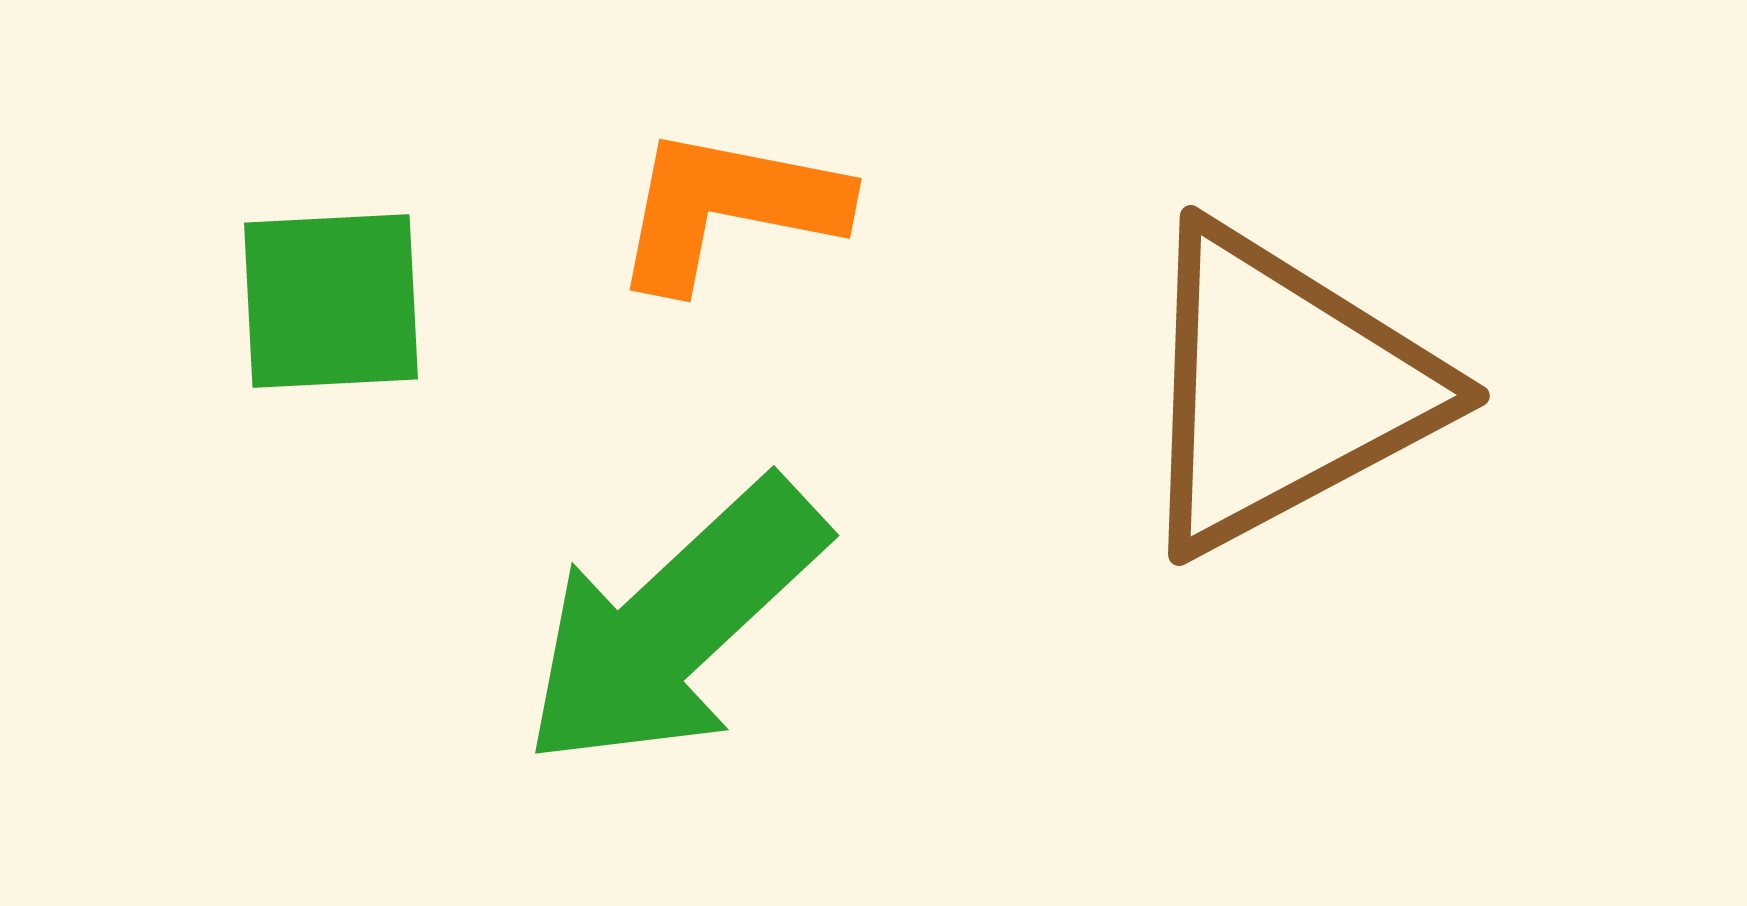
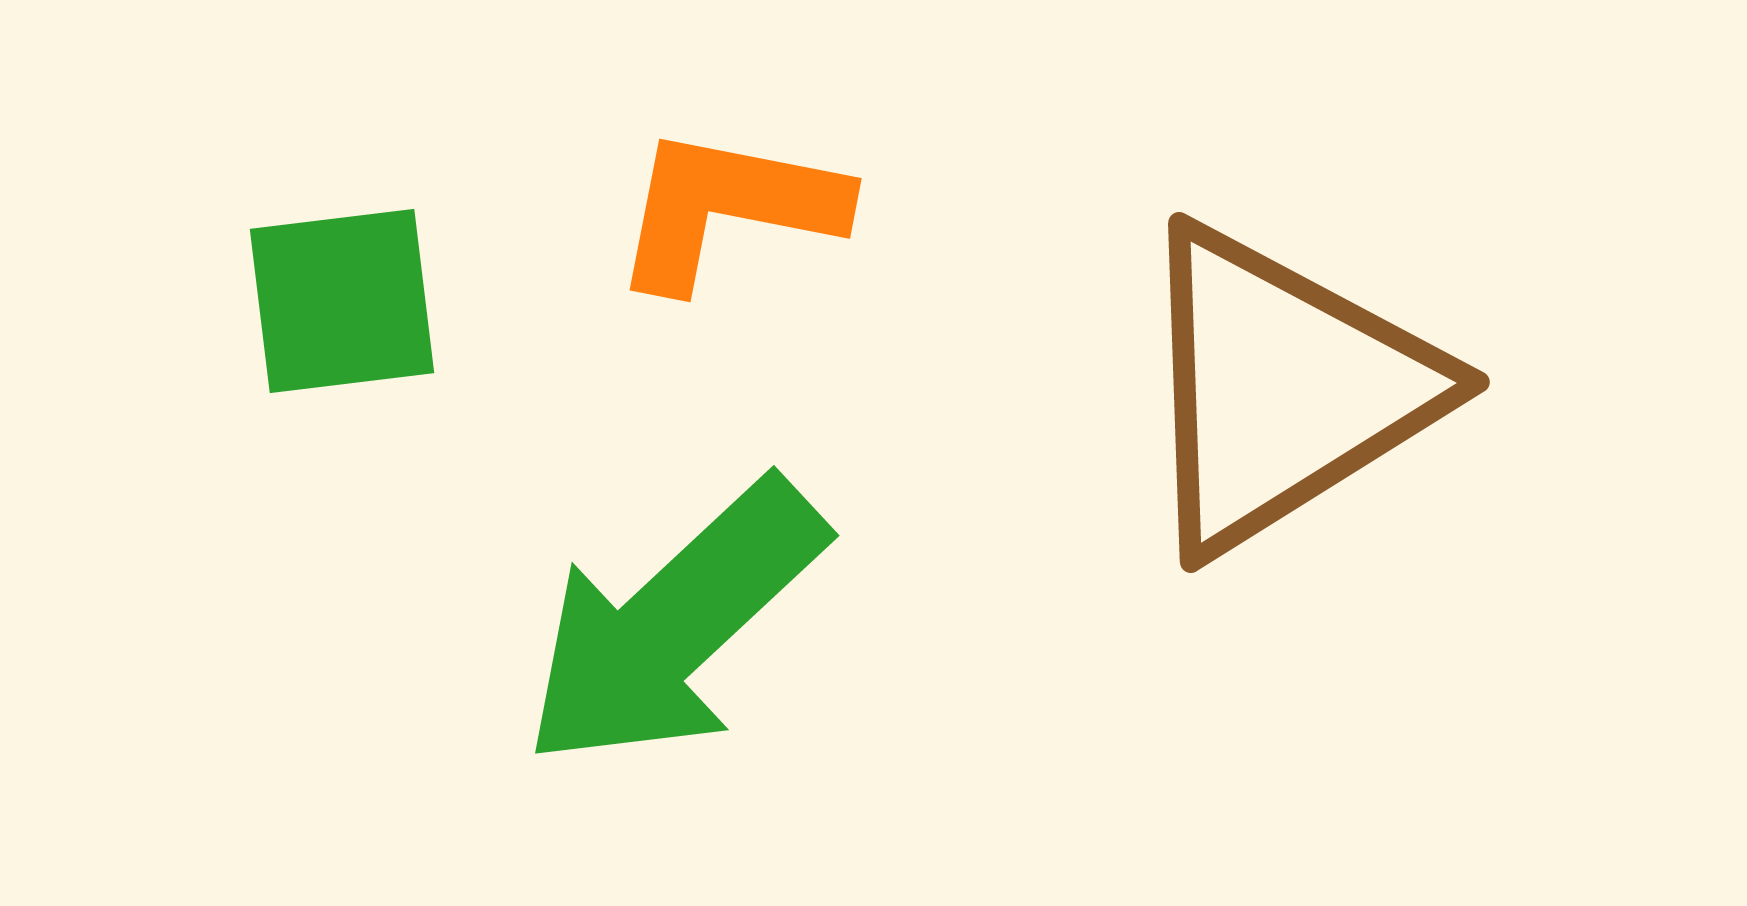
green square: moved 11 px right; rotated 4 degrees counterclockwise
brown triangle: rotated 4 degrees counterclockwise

* * *

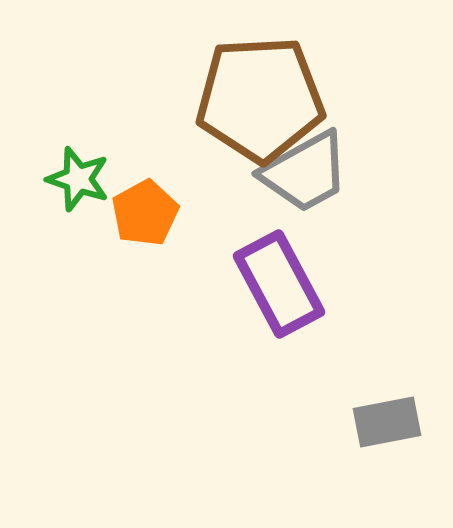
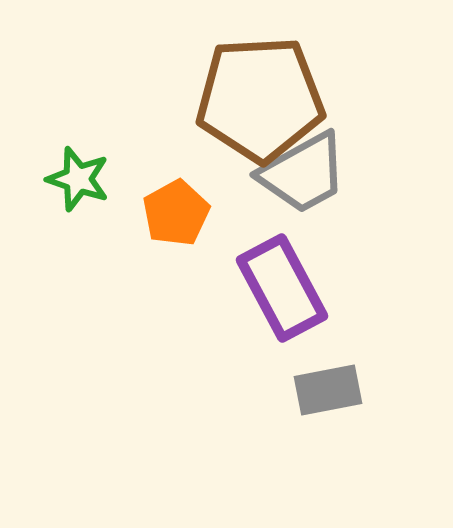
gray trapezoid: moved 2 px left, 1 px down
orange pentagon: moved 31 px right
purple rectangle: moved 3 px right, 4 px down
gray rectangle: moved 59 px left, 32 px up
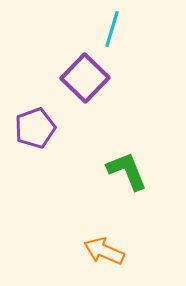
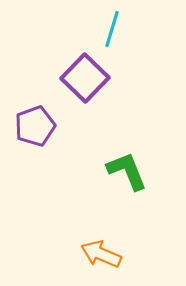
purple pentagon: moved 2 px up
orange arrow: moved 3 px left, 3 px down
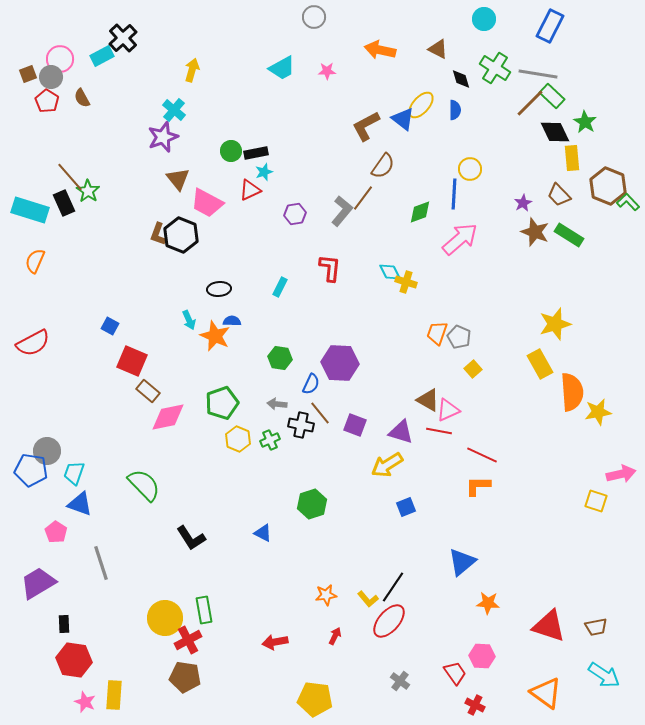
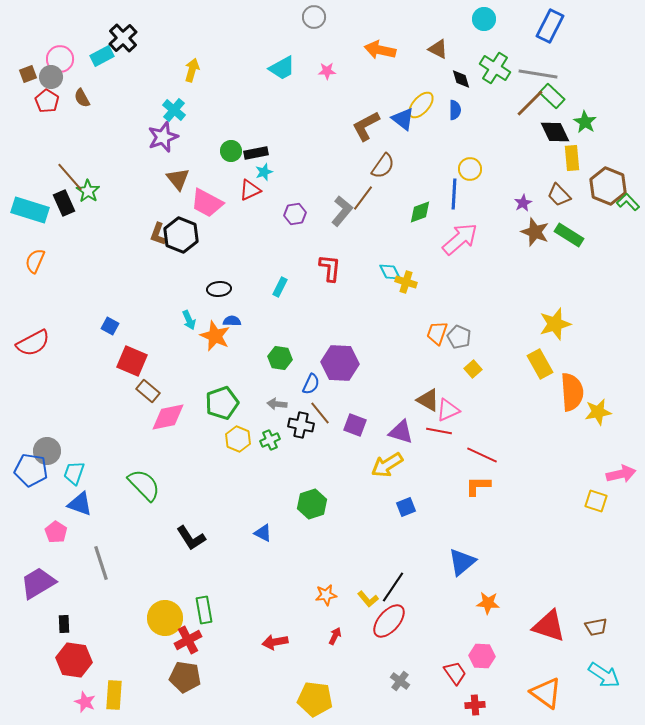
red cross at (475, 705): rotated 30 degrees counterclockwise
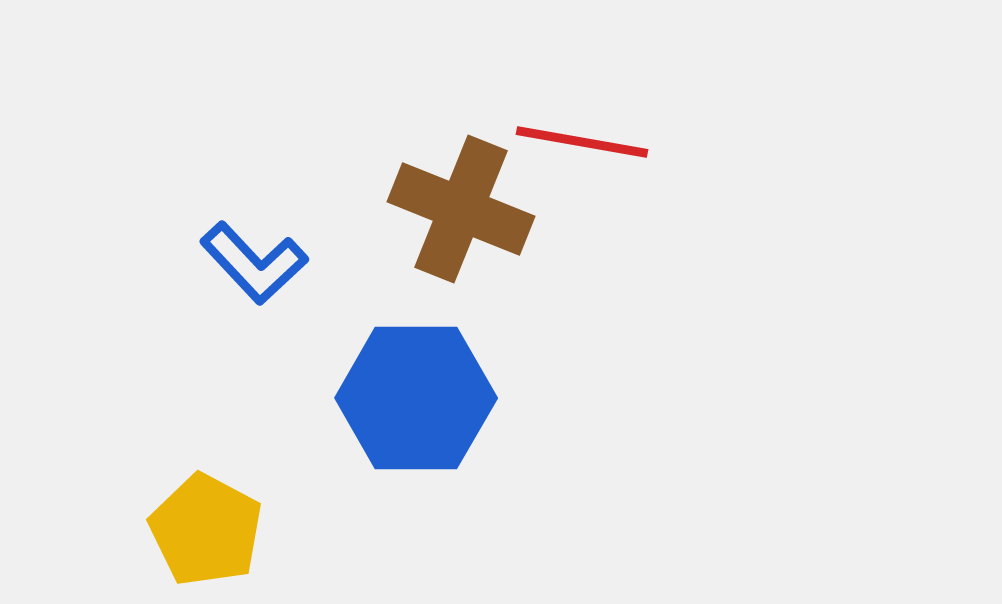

[Directions] In the records above, find the line with "purple rectangle: moved 3 px right, 4 px down" and the line with "red cross at". Write out exactly those lines and every one between, with no pictures and no other lines.

[Final answer]
purple rectangle: moved 3 px right, 4 px down
gray rectangle: moved 59 px left, 32 px up
purple pentagon: moved 2 px up
orange arrow: moved 3 px left, 3 px down
red cross at (475, 705): rotated 30 degrees counterclockwise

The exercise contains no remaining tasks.